- **DIRECTIONS FOR THIS TASK**: Every line below between the line holding "(637, 443) = (844, 218): brown" and the line holding "(82, 227) = (423, 125): none", inclusive, should be repeated exactly, and all other lines omitted.

::::::::::

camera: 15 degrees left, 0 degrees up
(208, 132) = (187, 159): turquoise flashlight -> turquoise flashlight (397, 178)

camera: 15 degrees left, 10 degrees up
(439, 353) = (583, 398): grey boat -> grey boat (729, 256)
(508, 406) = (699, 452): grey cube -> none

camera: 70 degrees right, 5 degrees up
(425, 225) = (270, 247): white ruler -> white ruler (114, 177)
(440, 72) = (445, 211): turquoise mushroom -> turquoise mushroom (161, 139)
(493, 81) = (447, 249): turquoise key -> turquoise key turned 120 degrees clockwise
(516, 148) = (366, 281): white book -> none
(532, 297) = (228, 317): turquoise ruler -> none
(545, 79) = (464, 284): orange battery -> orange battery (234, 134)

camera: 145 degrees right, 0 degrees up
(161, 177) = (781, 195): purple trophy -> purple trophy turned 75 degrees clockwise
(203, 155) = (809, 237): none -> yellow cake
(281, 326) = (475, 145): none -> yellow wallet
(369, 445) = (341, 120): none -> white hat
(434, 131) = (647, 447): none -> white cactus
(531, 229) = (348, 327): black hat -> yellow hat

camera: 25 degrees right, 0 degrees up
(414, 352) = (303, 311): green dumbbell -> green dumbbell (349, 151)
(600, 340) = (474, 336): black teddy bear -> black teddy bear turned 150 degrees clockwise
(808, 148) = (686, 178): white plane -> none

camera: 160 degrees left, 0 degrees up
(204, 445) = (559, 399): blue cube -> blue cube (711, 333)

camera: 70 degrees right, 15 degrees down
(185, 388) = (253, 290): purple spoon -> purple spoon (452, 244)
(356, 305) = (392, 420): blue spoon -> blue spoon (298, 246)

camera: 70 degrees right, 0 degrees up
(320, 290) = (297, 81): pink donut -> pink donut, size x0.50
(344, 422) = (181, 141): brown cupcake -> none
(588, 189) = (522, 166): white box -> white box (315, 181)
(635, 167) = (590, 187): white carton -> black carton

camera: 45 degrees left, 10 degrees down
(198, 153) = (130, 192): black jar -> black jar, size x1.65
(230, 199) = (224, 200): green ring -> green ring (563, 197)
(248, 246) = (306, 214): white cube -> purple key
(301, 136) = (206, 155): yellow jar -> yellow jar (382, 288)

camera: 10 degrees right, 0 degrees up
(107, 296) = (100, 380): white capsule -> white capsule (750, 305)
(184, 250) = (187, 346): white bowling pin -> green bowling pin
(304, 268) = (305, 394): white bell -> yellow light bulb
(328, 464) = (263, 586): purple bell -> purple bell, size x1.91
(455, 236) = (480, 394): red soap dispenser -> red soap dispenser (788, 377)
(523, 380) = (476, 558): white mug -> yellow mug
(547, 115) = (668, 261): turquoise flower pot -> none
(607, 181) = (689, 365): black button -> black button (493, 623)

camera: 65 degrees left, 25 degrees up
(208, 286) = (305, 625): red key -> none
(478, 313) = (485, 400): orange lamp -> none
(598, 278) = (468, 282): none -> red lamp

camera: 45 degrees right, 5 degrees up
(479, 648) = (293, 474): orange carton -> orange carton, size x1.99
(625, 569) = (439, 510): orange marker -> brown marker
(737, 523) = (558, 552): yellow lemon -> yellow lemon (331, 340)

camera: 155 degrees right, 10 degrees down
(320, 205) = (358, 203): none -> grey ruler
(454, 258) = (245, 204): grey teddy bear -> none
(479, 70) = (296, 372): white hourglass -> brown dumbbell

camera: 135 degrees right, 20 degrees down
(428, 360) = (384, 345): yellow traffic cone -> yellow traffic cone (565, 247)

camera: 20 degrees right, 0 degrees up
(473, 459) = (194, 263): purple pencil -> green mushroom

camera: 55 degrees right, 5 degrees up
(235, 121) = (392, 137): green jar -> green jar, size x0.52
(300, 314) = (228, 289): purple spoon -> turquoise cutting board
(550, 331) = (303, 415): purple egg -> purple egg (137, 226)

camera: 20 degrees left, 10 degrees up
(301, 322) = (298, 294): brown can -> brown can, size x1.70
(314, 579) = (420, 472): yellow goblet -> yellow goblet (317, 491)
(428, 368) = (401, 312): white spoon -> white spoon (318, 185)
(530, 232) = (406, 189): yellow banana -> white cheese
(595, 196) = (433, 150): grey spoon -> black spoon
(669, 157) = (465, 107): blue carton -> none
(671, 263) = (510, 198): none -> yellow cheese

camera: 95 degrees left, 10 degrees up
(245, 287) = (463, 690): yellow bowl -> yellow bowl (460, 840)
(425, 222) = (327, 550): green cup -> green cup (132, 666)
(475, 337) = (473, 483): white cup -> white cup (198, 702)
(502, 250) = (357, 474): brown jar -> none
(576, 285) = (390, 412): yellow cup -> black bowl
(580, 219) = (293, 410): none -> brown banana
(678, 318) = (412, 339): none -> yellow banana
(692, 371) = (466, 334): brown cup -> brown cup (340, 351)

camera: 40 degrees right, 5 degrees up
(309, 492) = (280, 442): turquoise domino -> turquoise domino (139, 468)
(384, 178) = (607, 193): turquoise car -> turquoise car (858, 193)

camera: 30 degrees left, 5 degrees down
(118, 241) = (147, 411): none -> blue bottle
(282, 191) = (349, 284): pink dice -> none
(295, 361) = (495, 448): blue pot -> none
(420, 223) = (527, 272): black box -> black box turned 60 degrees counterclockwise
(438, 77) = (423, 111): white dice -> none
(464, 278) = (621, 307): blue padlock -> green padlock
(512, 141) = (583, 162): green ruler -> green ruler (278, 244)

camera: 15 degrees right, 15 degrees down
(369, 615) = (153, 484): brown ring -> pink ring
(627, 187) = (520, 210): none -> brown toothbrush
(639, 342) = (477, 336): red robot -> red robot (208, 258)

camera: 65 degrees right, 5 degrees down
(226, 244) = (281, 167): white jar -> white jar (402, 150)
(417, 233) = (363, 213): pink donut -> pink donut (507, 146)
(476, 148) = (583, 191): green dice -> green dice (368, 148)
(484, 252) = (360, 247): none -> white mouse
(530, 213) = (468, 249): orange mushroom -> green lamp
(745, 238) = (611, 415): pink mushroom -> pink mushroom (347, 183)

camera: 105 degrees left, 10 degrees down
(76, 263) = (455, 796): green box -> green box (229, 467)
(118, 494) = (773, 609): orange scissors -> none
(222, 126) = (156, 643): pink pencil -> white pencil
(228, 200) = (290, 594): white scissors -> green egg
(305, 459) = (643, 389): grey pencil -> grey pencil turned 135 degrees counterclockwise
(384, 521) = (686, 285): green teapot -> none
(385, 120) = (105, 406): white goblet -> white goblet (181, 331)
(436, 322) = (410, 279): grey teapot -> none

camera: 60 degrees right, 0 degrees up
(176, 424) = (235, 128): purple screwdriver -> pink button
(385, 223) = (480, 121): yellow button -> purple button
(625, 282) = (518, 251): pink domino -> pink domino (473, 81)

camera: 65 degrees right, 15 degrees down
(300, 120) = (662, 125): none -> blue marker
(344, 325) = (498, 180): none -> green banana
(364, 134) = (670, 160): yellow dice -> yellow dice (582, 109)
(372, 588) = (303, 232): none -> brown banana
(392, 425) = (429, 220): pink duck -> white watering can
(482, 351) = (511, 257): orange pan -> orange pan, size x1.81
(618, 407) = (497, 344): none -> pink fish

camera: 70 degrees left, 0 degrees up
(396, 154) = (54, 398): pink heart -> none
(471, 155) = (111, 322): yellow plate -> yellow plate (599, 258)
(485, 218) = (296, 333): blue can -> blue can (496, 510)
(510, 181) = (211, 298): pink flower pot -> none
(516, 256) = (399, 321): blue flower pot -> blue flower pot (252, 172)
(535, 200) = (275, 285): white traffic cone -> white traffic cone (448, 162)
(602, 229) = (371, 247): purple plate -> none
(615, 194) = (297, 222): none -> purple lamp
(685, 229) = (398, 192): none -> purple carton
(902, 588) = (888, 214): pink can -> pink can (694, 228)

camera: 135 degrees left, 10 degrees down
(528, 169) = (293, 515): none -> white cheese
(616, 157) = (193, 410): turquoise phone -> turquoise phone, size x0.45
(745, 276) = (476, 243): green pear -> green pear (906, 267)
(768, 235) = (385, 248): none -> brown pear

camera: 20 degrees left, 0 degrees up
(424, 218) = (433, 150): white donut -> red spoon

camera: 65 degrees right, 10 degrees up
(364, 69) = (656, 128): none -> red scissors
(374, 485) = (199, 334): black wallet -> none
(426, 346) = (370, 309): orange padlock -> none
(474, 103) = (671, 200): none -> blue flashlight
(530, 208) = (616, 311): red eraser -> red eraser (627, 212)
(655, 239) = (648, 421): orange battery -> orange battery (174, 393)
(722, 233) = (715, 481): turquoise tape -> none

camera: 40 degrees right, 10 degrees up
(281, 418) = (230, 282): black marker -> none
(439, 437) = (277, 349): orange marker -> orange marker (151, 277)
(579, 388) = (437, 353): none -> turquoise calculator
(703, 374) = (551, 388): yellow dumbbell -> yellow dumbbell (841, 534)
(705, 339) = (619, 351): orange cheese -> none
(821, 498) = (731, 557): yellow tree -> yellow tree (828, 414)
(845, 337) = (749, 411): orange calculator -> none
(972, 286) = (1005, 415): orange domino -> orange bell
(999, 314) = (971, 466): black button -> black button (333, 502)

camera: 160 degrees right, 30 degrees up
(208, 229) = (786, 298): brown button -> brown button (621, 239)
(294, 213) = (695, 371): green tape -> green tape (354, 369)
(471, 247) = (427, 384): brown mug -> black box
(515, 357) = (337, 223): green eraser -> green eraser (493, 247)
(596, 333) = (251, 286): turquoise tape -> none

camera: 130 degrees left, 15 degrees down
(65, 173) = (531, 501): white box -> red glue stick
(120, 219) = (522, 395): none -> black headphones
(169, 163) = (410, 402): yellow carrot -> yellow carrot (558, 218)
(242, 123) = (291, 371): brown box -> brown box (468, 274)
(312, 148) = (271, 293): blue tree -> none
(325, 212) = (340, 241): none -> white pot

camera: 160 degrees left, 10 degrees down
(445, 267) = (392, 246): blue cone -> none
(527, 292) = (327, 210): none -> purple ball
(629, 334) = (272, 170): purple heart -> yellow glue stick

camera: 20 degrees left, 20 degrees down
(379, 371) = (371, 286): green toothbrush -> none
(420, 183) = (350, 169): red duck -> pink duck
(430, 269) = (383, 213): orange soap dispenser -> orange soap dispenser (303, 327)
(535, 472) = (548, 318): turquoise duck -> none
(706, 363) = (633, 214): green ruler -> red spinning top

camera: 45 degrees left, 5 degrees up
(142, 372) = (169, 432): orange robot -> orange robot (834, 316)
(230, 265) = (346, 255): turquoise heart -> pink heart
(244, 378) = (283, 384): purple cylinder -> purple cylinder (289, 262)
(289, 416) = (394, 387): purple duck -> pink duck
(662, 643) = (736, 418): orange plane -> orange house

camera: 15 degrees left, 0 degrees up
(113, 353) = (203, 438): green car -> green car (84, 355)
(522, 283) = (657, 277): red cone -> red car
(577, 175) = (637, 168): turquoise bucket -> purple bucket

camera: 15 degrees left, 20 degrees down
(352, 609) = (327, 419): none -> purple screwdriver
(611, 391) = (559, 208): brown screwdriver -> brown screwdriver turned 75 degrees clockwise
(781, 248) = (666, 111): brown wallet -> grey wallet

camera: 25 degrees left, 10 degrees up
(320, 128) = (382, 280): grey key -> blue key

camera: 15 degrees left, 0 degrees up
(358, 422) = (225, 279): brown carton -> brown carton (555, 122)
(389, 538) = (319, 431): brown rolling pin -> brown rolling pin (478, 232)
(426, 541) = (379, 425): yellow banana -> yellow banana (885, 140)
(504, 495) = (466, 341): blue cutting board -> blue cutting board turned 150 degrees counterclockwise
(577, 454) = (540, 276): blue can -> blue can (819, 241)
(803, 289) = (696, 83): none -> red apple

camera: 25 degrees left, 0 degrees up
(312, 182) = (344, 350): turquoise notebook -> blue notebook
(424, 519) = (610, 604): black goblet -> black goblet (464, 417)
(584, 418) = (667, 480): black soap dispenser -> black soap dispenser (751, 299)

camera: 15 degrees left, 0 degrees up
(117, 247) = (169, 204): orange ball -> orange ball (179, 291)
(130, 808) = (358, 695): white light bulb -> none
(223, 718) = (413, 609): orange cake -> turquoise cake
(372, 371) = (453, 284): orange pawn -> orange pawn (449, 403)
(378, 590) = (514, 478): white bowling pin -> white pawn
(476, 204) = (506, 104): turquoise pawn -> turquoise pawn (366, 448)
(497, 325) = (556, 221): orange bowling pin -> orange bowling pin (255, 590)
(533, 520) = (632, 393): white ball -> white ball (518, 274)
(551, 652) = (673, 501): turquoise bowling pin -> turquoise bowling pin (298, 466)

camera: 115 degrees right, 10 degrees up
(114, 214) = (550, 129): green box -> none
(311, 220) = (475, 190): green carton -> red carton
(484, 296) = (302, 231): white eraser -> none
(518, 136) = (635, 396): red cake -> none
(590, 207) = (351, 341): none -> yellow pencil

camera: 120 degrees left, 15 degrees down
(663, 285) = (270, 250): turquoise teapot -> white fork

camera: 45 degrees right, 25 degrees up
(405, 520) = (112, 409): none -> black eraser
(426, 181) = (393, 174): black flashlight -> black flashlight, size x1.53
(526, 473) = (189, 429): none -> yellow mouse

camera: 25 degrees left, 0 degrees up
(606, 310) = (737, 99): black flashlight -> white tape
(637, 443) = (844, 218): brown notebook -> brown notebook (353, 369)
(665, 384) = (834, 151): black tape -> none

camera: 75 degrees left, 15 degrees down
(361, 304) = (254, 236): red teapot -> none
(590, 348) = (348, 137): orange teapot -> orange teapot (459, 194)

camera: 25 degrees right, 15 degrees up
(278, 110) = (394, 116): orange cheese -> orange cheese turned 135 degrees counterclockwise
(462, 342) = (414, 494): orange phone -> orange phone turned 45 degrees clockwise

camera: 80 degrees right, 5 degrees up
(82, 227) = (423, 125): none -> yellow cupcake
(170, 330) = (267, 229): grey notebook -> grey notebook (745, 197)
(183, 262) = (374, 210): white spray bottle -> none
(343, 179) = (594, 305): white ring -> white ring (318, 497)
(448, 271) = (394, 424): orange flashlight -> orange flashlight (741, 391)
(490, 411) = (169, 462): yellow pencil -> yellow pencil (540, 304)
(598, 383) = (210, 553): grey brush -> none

::::::::::

- **ANSWER TO THE EXERCISE**:
(637, 443) = (844, 218): brown notebook -> brown notebook (353, 369)
(665, 384) = (834, 151): black tape -> none

camera: 75 degrees left, 15 degrees down
(361, 304) = (254, 236): red teapot -> none
(590, 348) = (348, 137): orange teapot -> orange teapot (459, 194)

camera: 25 degrees right, 15 degrees up
(278, 110) = (394, 116): orange cheese -> orange cheese turned 135 degrees counterclockwise
(462, 342) = (414, 494): orange phone -> orange phone turned 45 degrees clockwise

camera: 80 degrees right, 5 degrees up
(82, 227) = (423, 125): none -> yellow cupcake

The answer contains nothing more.